PROBLEM ▸ Set down, with no changes, the lines of the items below from the line containing "dispute [154, 1123]" up to and including the line containing "obtained is located".

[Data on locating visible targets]
──────

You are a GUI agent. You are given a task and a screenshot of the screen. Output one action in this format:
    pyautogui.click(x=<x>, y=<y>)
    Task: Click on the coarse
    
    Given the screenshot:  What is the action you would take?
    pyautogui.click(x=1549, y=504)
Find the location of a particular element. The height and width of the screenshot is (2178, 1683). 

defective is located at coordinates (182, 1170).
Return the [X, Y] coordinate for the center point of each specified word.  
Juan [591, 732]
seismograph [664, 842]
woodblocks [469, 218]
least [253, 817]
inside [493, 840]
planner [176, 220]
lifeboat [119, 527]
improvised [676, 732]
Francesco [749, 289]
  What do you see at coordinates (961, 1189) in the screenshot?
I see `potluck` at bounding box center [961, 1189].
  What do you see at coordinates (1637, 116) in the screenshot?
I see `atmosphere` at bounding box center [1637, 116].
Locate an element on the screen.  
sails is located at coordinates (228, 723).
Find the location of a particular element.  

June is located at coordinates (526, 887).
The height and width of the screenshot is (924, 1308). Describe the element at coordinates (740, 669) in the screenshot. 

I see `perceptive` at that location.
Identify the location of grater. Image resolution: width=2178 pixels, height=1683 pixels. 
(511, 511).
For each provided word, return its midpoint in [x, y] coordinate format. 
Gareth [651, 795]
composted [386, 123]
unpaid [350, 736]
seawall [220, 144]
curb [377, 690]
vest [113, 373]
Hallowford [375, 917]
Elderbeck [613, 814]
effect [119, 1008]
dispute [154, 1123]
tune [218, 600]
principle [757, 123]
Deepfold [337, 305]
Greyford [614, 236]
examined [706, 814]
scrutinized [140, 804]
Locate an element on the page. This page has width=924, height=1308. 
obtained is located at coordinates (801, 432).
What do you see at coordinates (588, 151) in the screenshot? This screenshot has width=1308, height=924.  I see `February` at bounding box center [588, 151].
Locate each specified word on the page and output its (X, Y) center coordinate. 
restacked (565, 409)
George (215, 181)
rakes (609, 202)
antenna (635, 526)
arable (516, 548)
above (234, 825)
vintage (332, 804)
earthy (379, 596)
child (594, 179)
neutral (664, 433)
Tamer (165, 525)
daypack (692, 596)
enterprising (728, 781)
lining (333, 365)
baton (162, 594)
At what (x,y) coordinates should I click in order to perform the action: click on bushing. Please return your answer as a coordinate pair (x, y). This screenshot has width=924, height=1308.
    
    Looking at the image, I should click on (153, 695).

──────

ANSWER TO THE PROBLEM ▸
dispute [154, 1123]
tune [218, 600]
principle [757, 123]
Deepfold [337, 305]
Greyford [614, 236]
examined [706, 814]
scrutinized [140, 804]
Locate an element on the page. This page has width=924, height=1308. 
obtained is located at coordinates (801, 432).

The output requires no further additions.